→ **Records to use**:
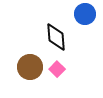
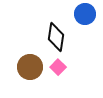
black diamond: rotated 12 degrees clockwise
pink square: moved 1 px right, 2 px up
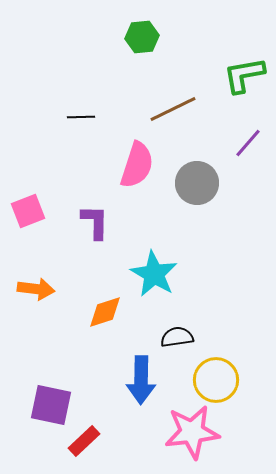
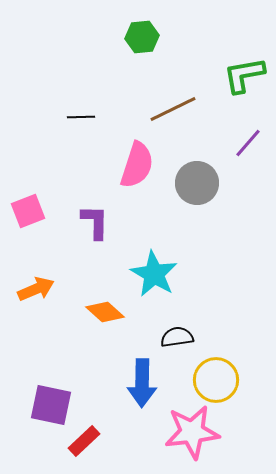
orange arrow: rotated 30 degrees counterclockwise
orange diamond: rotated 60 degrees clockwise
blue arrow: moved 1 px right, 3 px down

→ **Required action**:
Wherever the word "degrees" occurs in the data above, copy the line it sits in.

→ **Exercise answer**:
black diamond: rotated 12 degrees clockwise
orange arrow: rotated 30 degrees counterclockwise
orange diamond: rotated 60 degrees clockwise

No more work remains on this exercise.